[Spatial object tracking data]

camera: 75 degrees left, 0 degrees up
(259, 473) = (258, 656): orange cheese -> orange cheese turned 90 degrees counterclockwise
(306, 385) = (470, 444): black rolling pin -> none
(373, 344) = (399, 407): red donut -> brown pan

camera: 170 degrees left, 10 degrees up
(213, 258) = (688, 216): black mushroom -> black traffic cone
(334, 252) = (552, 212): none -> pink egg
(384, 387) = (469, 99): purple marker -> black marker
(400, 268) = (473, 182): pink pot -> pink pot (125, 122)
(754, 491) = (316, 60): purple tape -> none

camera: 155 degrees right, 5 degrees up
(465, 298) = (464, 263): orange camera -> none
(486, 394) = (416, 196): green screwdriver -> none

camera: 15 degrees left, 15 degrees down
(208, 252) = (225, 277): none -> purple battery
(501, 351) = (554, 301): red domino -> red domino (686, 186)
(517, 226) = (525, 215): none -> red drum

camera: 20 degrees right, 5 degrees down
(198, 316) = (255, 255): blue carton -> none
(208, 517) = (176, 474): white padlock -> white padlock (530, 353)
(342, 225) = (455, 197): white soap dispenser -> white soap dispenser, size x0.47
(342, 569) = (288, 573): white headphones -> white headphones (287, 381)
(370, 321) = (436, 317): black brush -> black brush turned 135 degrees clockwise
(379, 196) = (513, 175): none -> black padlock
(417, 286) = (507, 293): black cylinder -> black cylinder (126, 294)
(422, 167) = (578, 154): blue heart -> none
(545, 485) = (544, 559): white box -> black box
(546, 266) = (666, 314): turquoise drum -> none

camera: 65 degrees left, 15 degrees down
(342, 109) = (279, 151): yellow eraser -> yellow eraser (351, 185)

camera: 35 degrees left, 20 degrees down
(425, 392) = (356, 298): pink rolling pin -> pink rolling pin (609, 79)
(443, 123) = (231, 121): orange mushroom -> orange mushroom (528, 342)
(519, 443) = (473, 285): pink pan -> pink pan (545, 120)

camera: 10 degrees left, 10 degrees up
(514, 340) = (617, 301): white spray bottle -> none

Task details. Taking the entries as a whole, work out how many lines contain the string "orange". Respond with only the number.

Answer area. 3